**What you will do**
Transcribe the entries exactly. Omit the pictures.

**Dataset excerpts**
^^^^^^^^^^^^^^^^
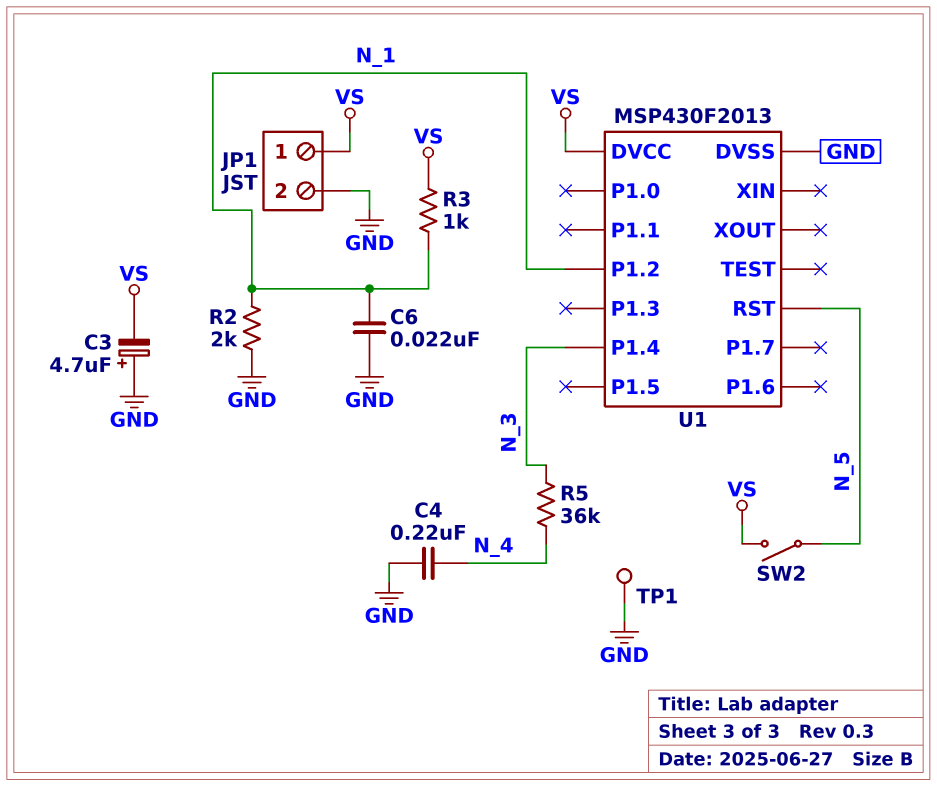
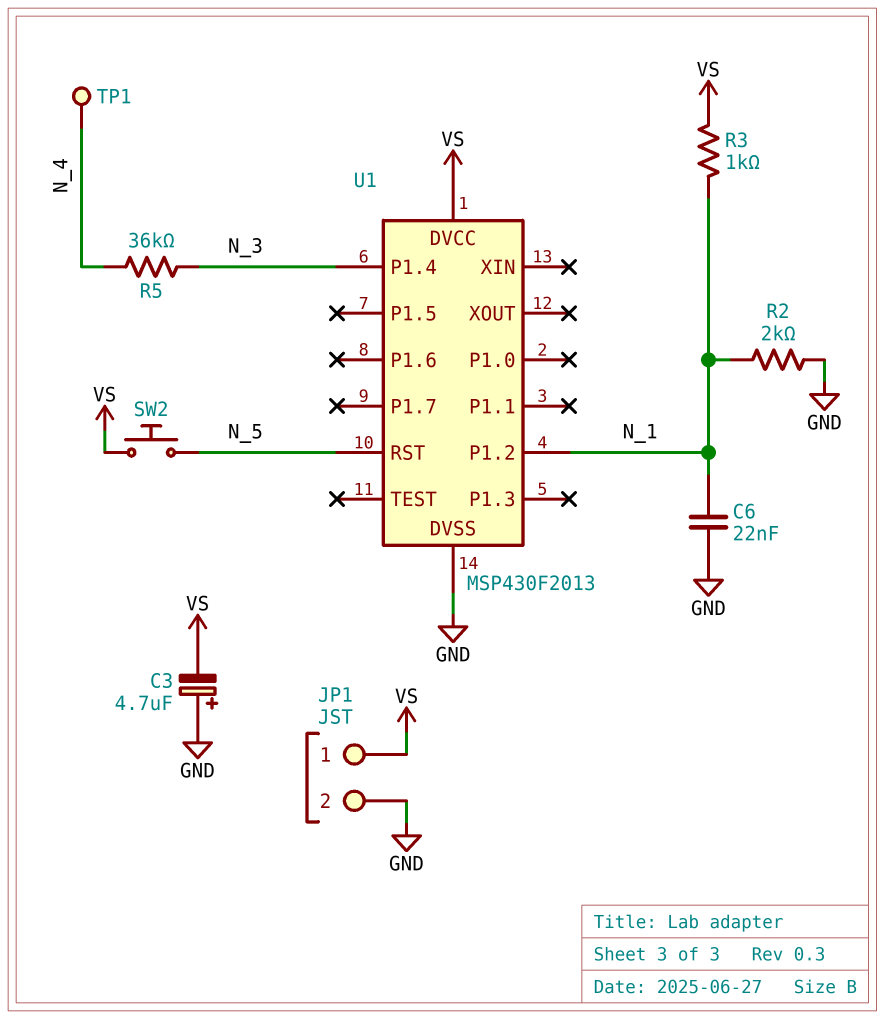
C4: 220nF (GND, N_4) -> none
SW2: switch (N_5, VS) -> button (N_5, VS)
TP1: test point (GND) -> test point (N_4)

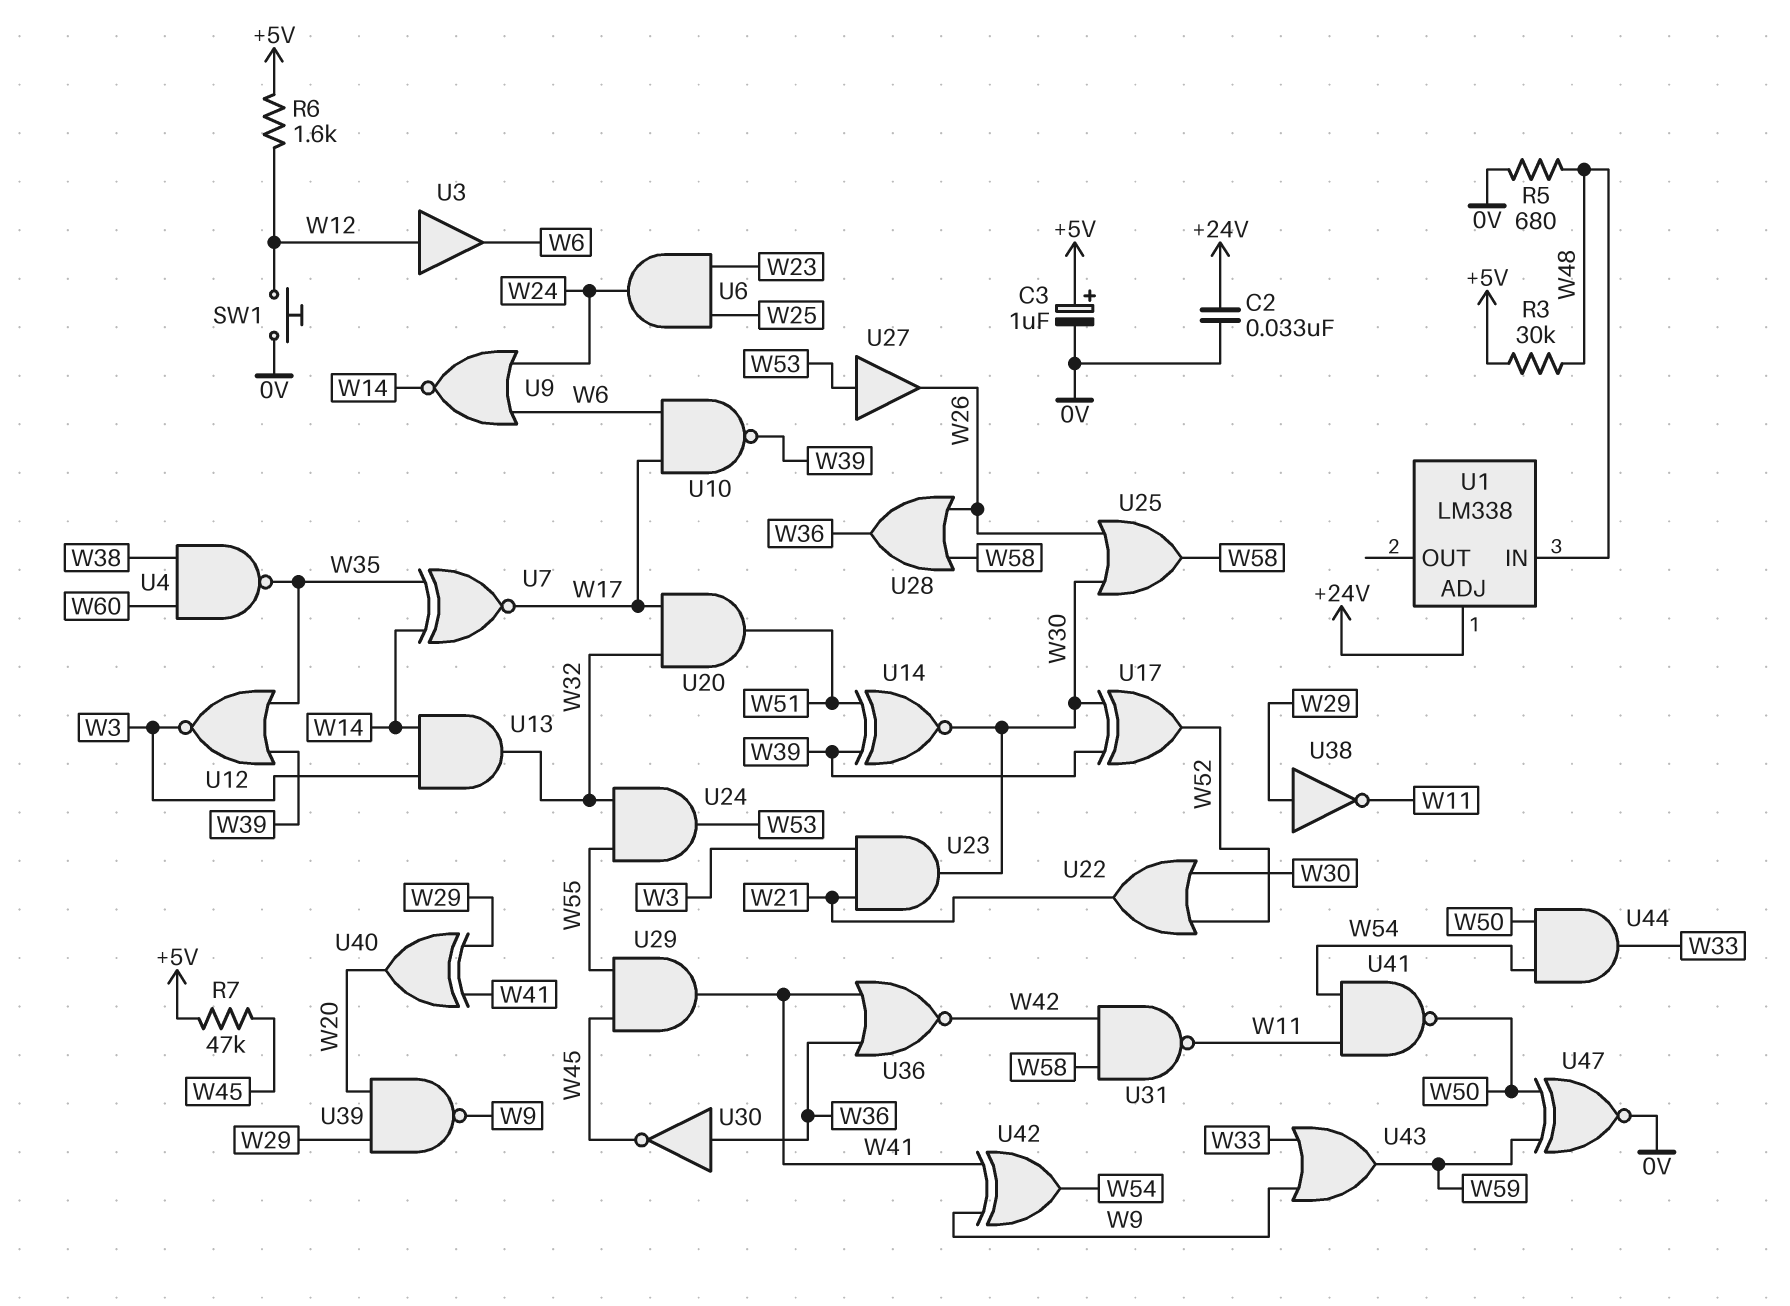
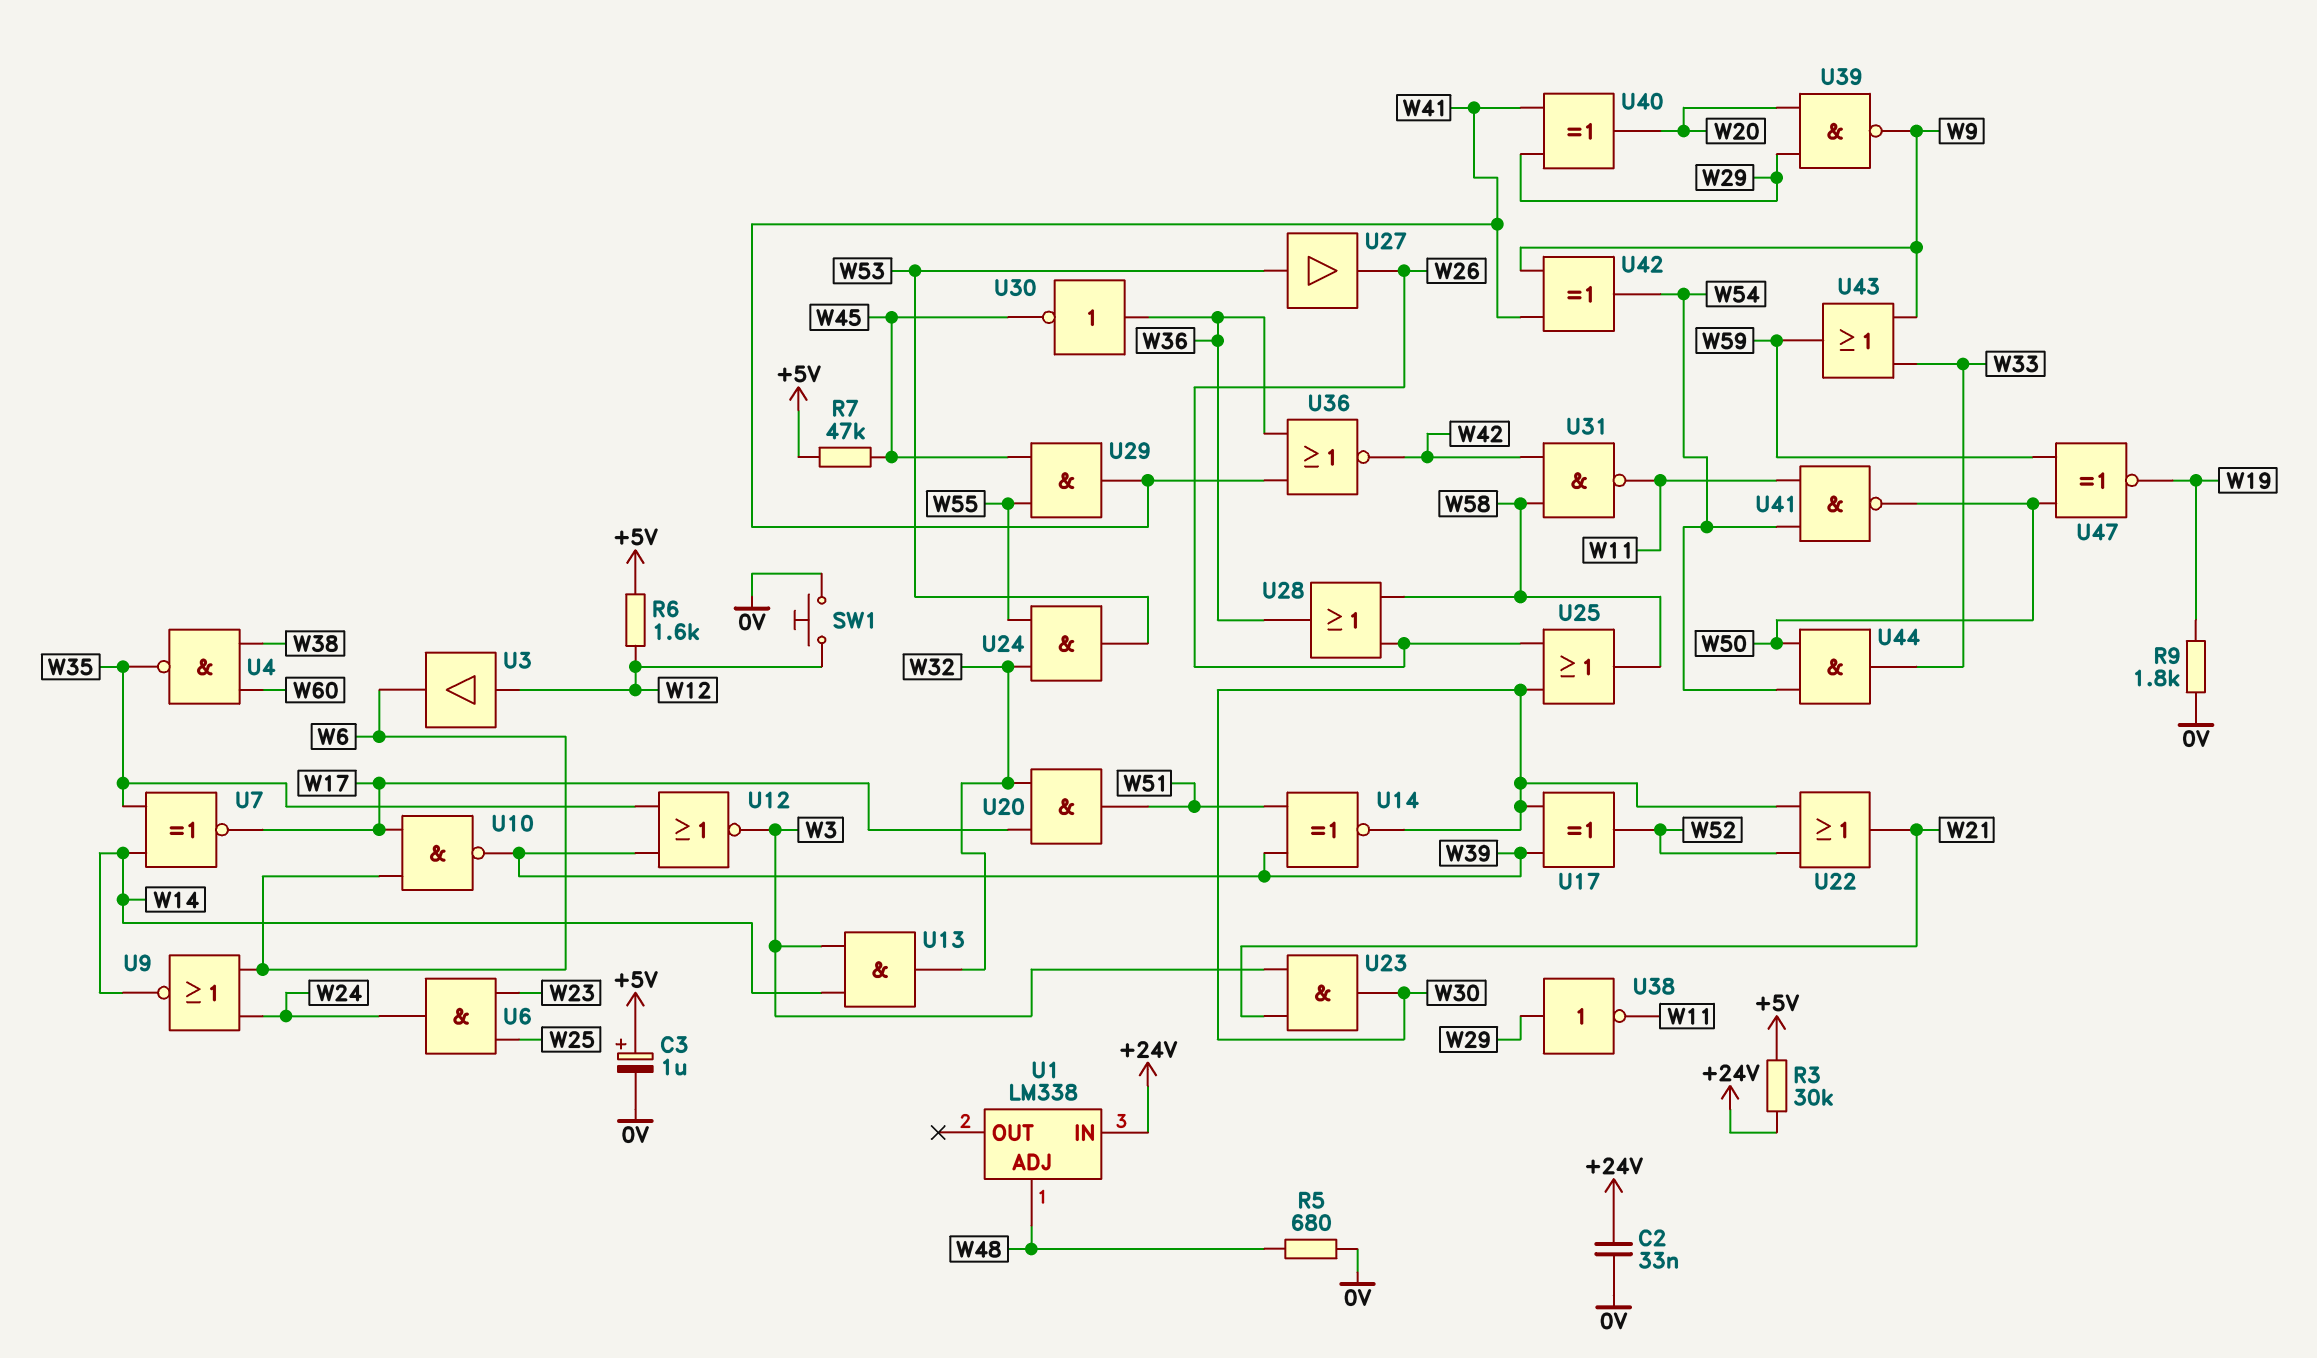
R3: 30k (+5V, W48) -> 30k (+5V, +24V)
R9: none -> 1.8k (0V, W19)
U1 pin ADJ: +24V -> W48
U1 pin IN: W48 -> +24V
U47: XNOR (in W50, in W59, out 0V) -> XNOR (in W50, in W59, out W19)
^^^^^^^^^^^^^^^^
**Output for this task**
C4: 220nF (GND, N_4) -> none
SW2: switch (N_5, VS) -> button (N_5, VS)
TP1: test point (GND) -> test point (N_4)

R3: 30k (+5V, W48) -> 30k (+5V, +24V)
R9: none -> 1.8k (0V, W19)
U1 pin ADJ: +24V -> W48
U1 pin IN: W48 -> +24V
U47: XNOR (in W50, in W59, out 0V) -> XNOR (in W50, in W59, out W19)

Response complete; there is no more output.